── RECORDS SHOWN ──
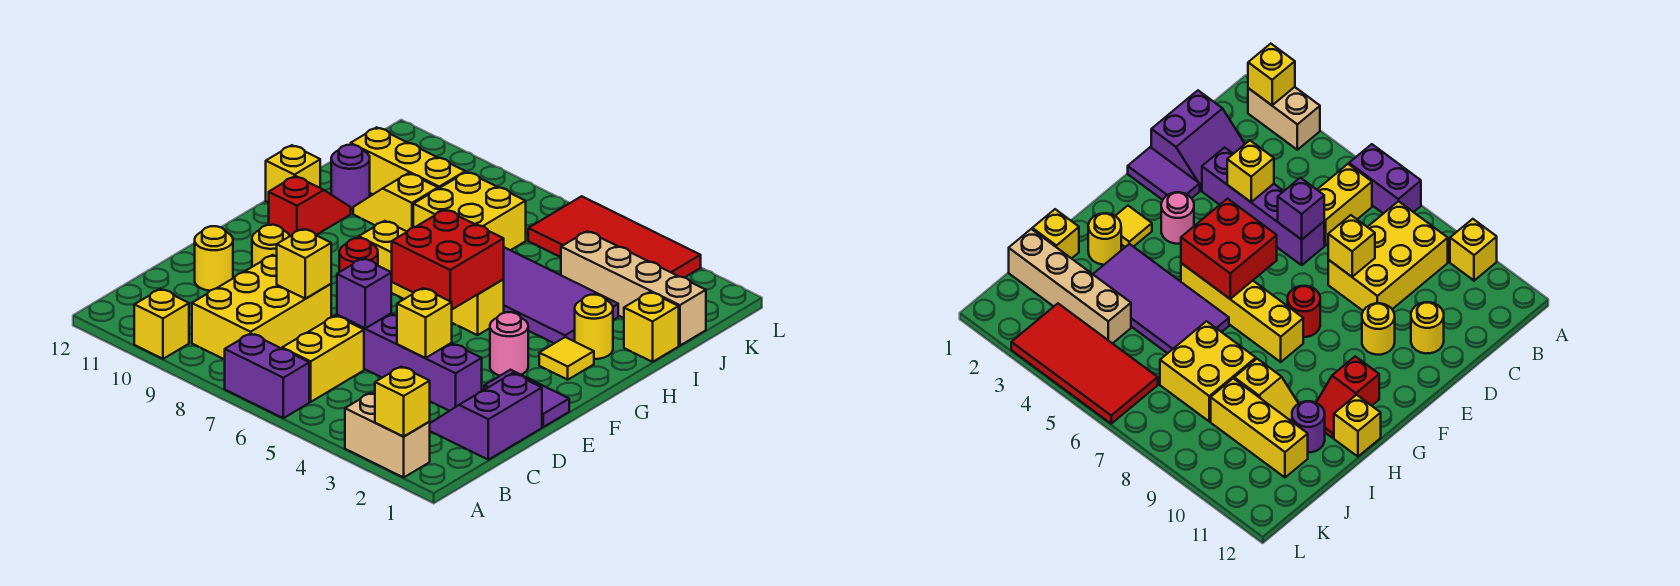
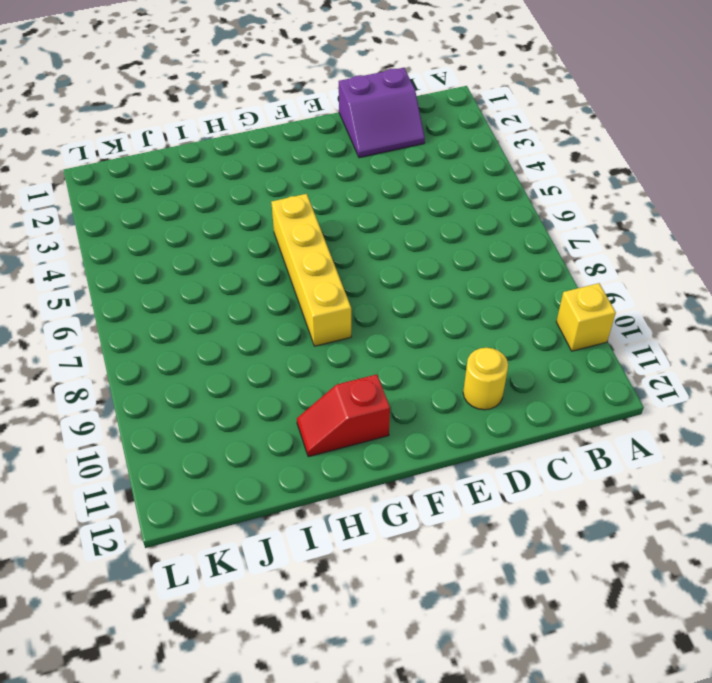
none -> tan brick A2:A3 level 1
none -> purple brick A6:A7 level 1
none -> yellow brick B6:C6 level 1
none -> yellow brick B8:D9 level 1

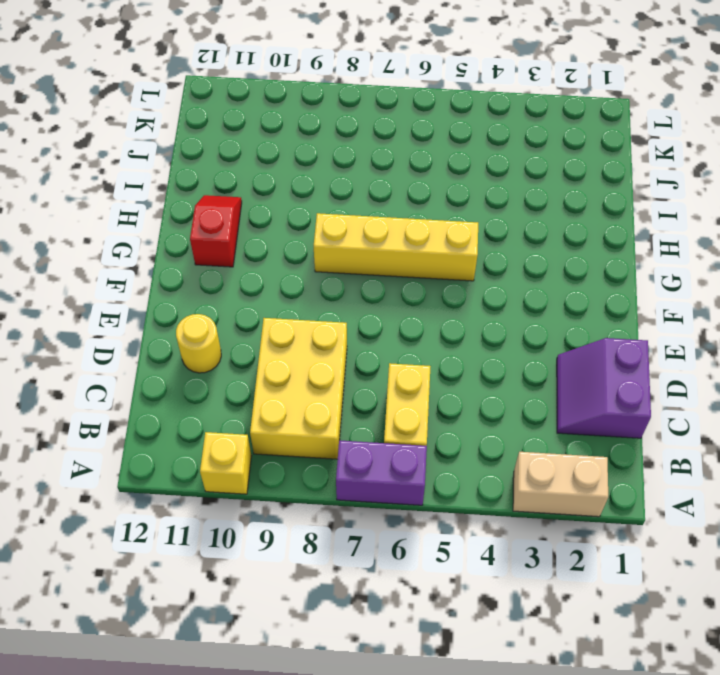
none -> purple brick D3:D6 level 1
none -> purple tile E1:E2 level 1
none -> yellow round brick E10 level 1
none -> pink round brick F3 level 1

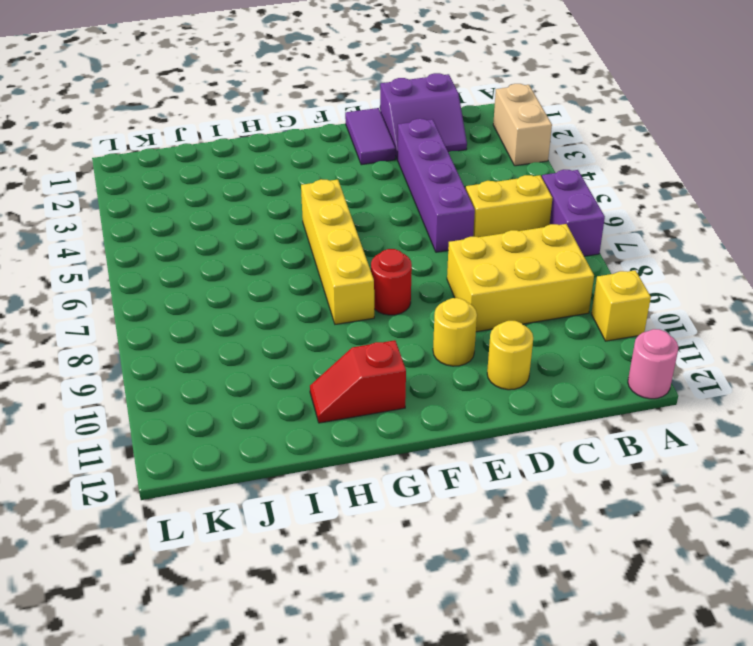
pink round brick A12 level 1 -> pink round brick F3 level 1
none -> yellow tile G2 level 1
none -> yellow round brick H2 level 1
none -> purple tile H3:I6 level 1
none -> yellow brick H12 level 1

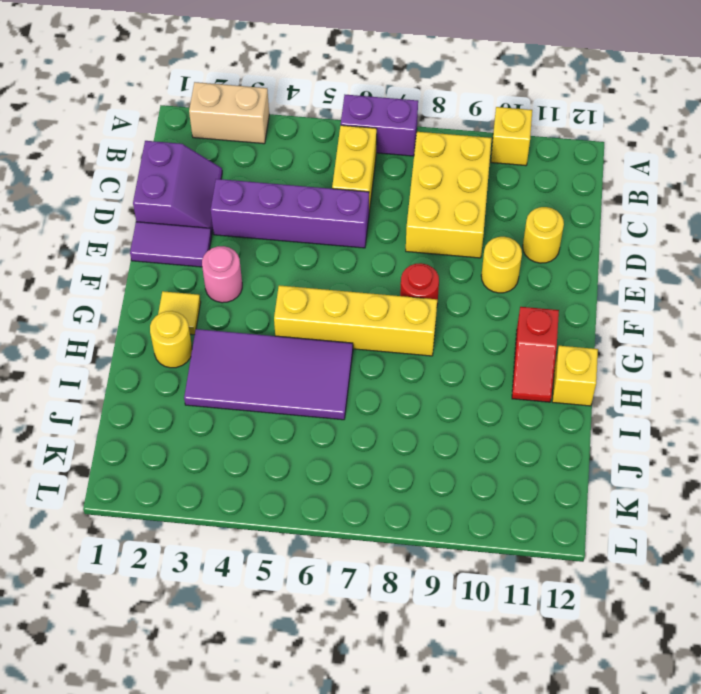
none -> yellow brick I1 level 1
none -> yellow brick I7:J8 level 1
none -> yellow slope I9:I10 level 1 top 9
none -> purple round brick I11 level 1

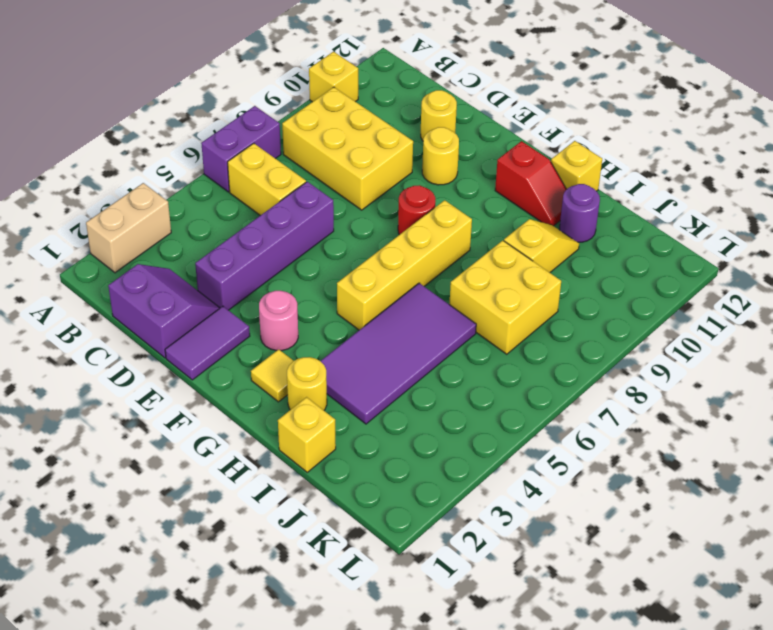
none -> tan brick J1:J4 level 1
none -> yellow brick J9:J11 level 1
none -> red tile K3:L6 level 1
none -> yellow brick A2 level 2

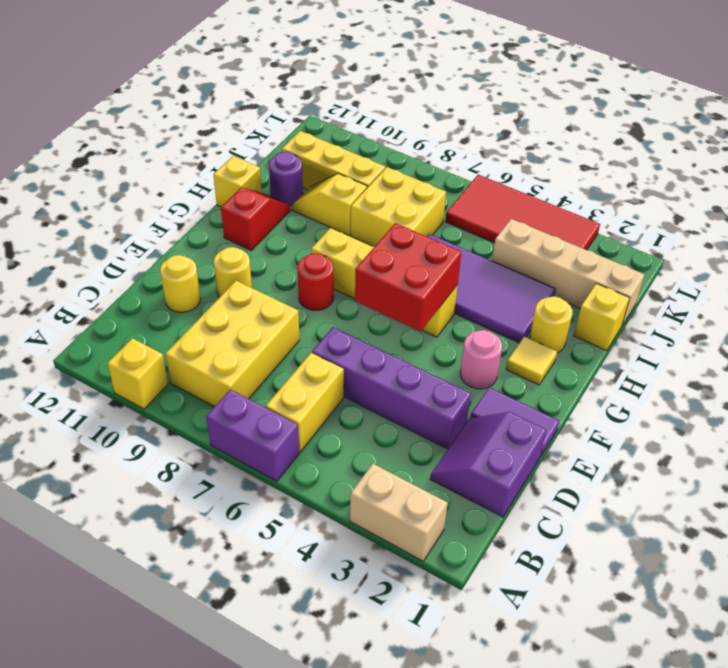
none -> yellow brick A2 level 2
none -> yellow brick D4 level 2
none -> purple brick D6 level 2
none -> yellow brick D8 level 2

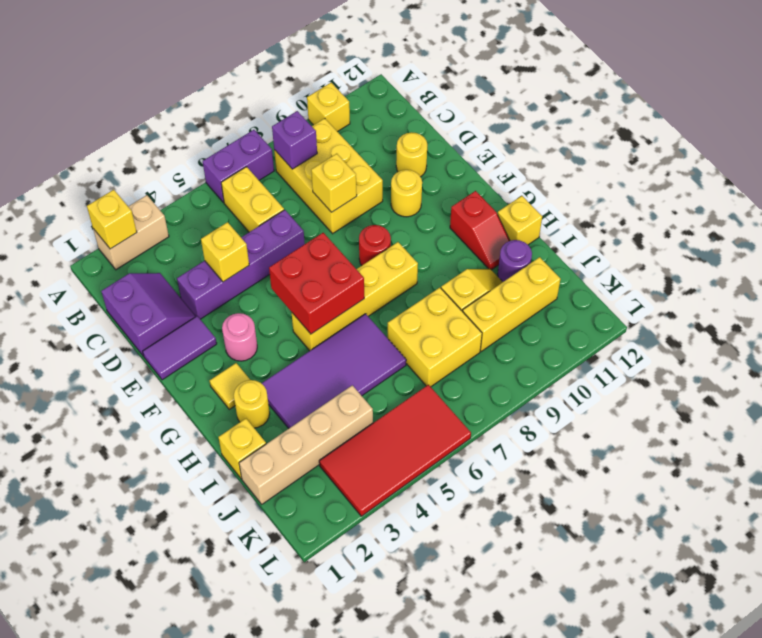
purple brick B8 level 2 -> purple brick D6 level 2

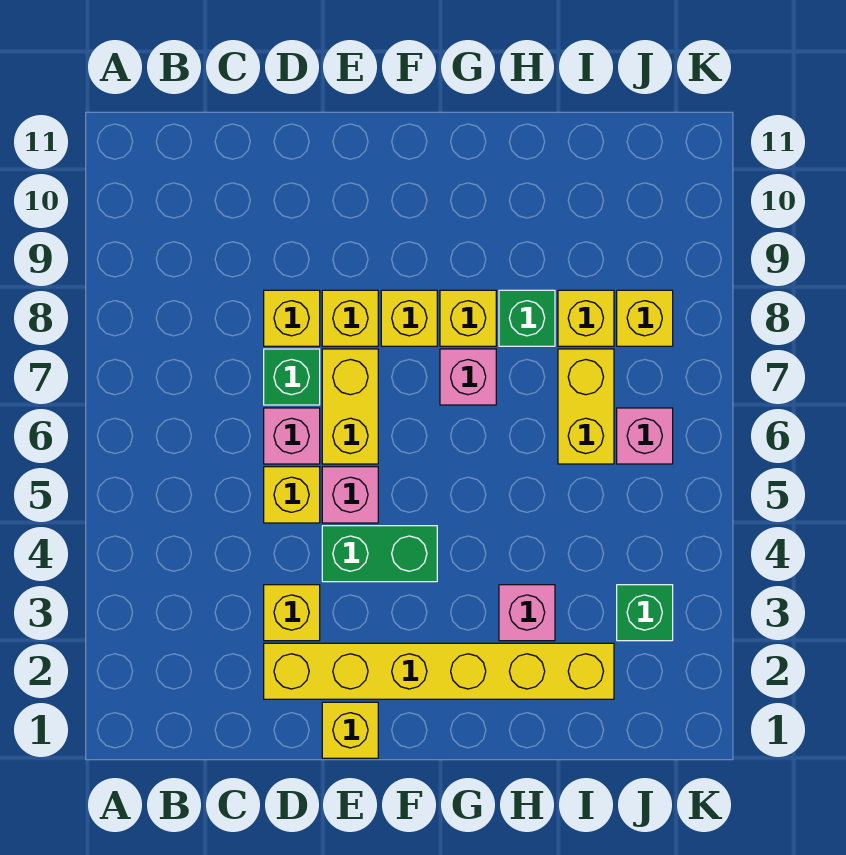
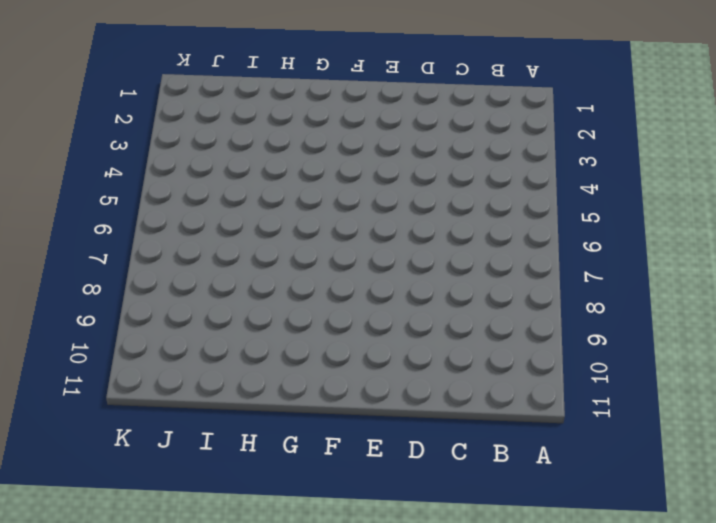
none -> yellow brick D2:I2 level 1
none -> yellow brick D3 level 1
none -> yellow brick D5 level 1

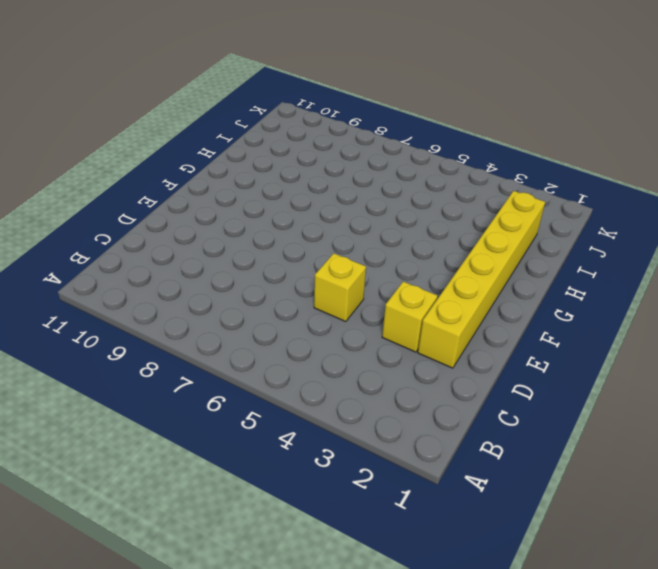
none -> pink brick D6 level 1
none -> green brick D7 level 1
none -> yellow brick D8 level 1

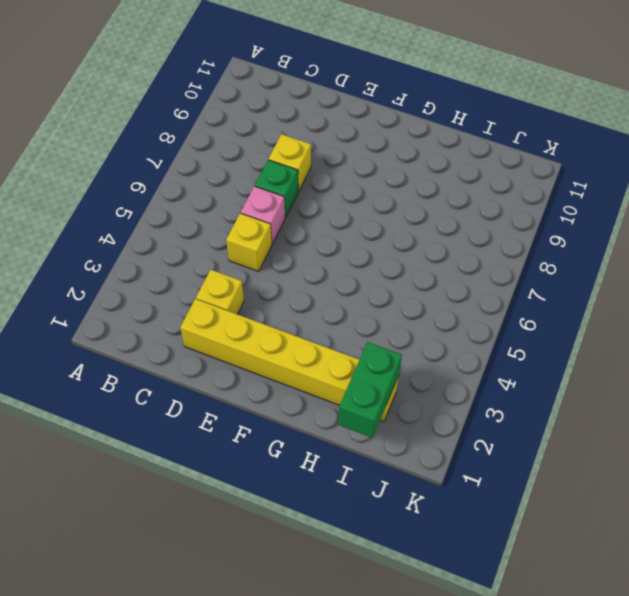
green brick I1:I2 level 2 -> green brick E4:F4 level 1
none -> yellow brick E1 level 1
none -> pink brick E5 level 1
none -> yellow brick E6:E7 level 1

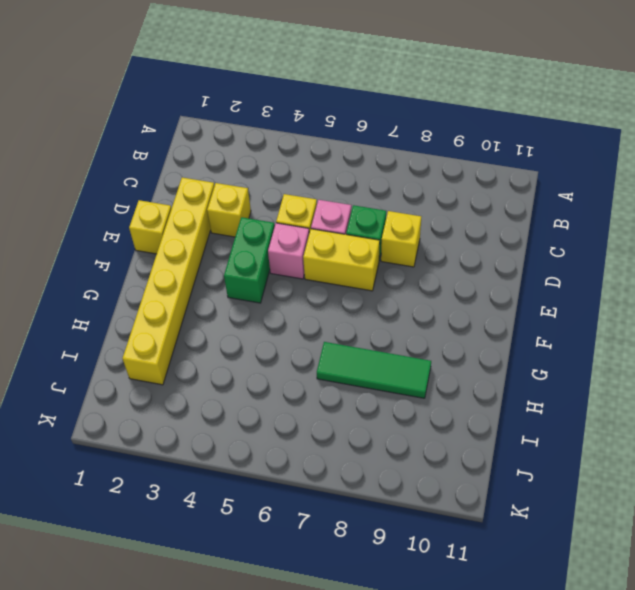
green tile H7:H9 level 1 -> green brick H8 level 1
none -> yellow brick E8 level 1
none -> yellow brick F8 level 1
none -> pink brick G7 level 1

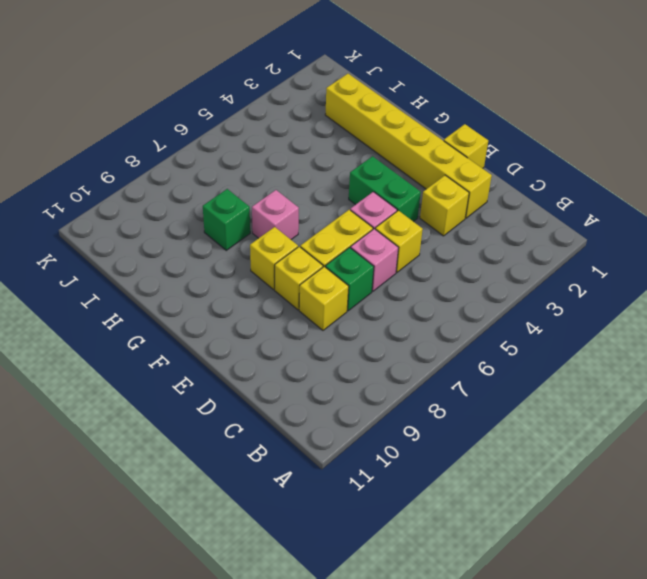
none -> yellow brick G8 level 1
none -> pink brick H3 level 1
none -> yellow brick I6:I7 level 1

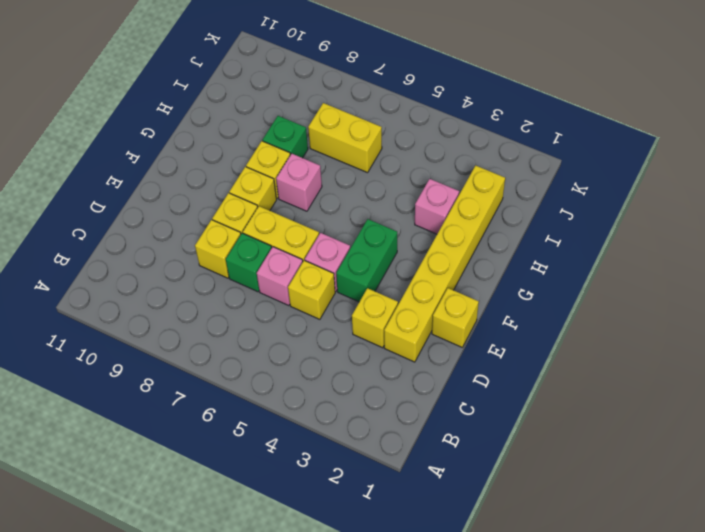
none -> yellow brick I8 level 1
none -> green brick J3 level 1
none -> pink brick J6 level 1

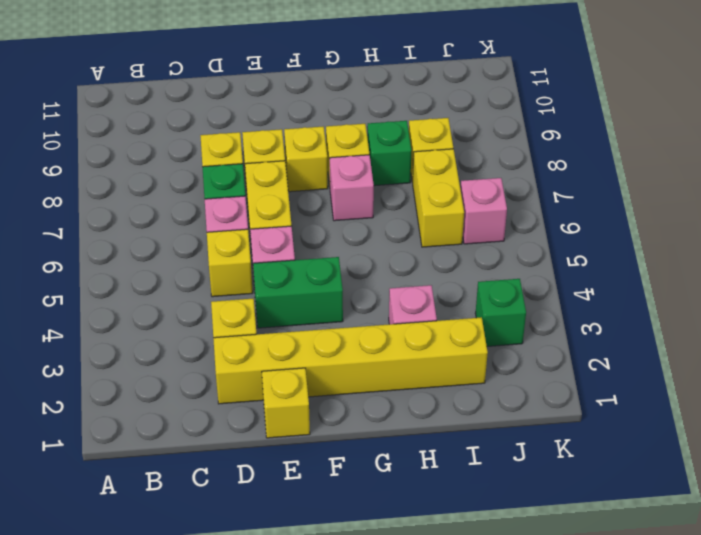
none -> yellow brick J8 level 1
───
EXERCISE DESCRIPTION: Leaving out the pictures, please output the lines in the entries above from the one with "none -> red tile K3:L6 level 1" through the one with "purple brick B8", exactly as they are.

ANSWER SPACE:
none -> red tile K3:L6 level 1
none -> yellow brick A2 level 2

none -> yellow brick A2 level 2
none -> yellow brick D4 level 2
none -> purple brick D6 level 2
none -> yellow brick D8 level 2

purple brick B8 level 2 -> purple brick D6 level 2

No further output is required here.